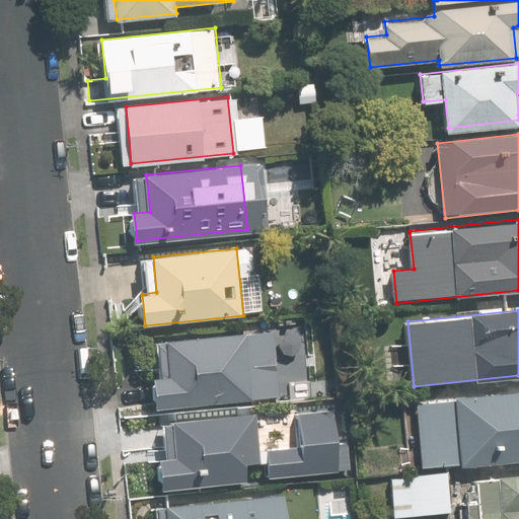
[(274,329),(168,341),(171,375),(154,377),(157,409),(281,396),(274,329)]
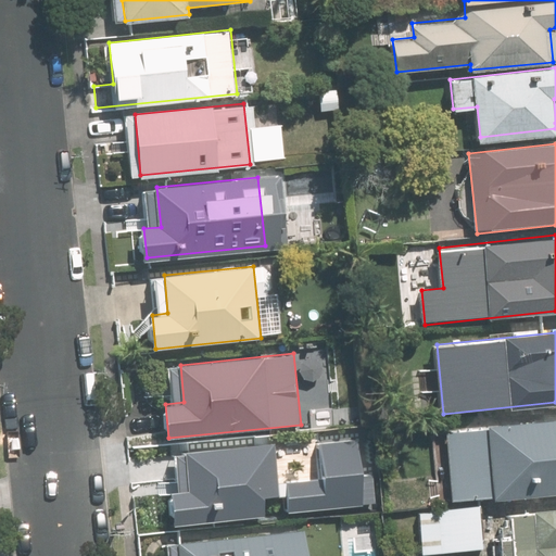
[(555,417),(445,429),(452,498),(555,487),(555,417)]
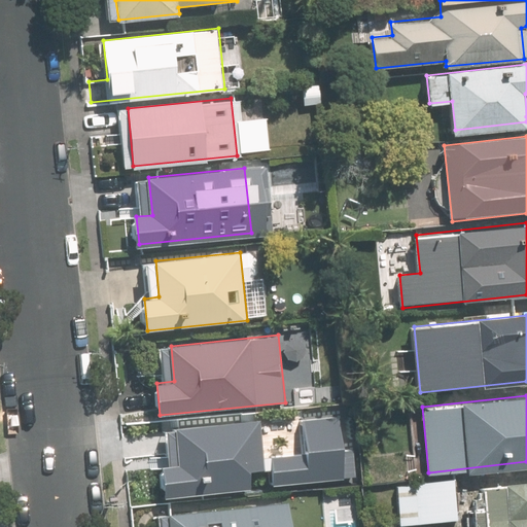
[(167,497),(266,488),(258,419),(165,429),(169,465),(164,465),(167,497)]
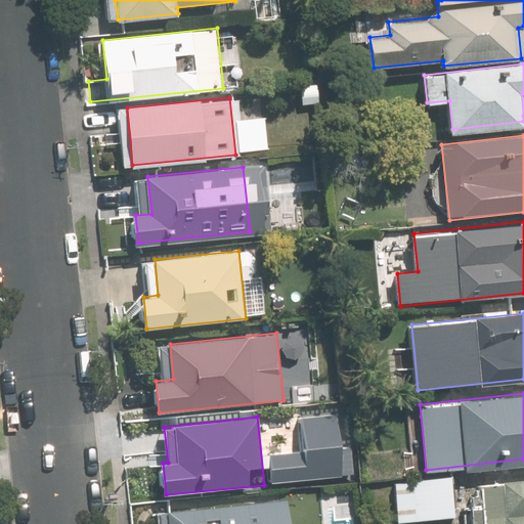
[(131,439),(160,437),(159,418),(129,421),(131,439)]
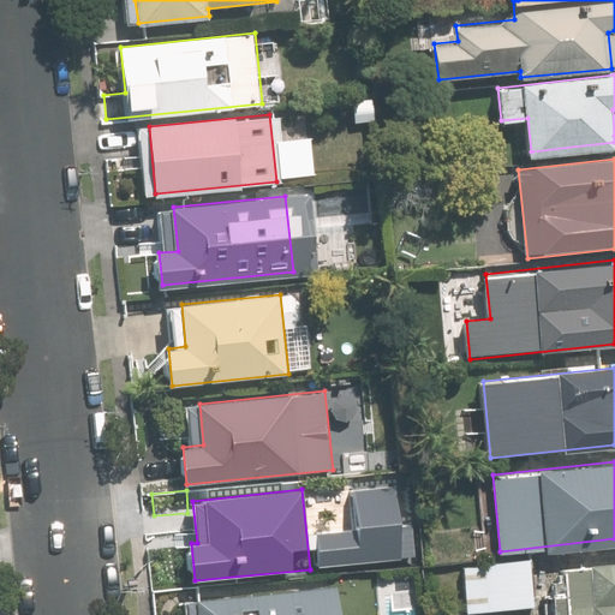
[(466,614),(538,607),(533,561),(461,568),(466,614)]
* * *
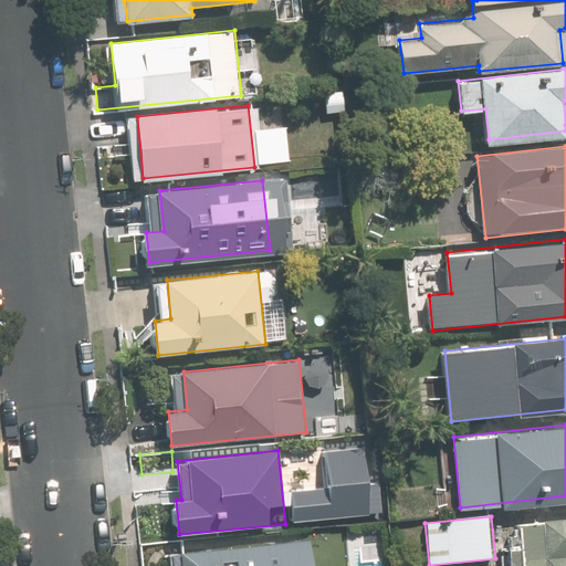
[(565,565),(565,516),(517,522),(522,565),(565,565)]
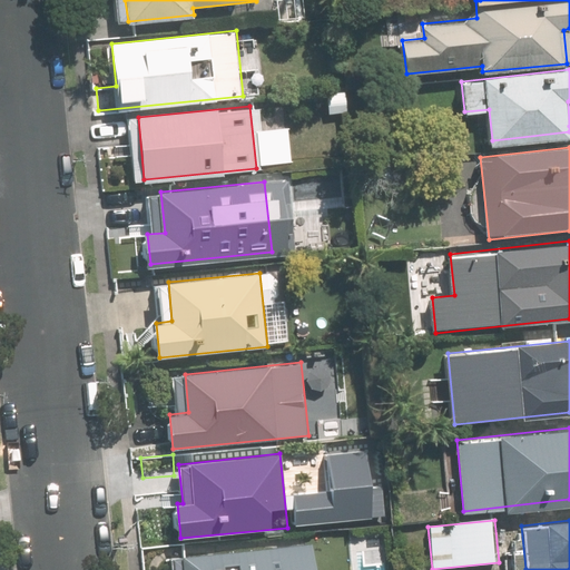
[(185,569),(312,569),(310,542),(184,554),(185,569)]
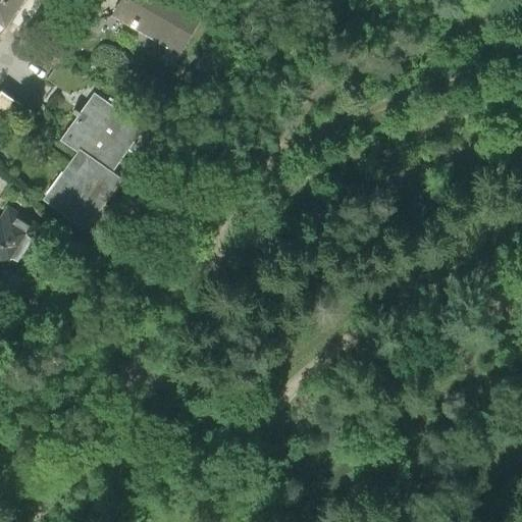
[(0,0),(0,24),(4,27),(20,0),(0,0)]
* * *
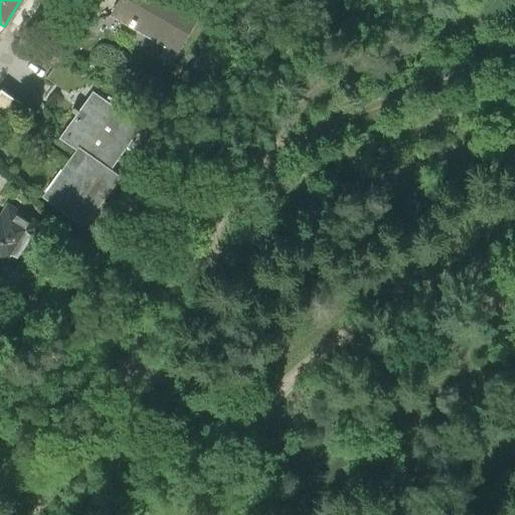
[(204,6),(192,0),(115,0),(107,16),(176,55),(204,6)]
* * *
▶ [Work item] Your reply should hold nothing but the lines above, from the one containing "[(565,565),(565,516),(517,522),(522,565),(565,565)]" to the one containing "[(0,0),(0,24),(4,27),(20,0),(0,0)]", reproduced exactly minus the pictures.

▶ [Solution for this exercise]
[(565,565),(565,516),(517,522),(522,565),(565,565)]
[(185,569),(312,569),(310,542),(184,554),(185,569)]
[(0,0),(0,24),(4,27),(20,0),(0,0)]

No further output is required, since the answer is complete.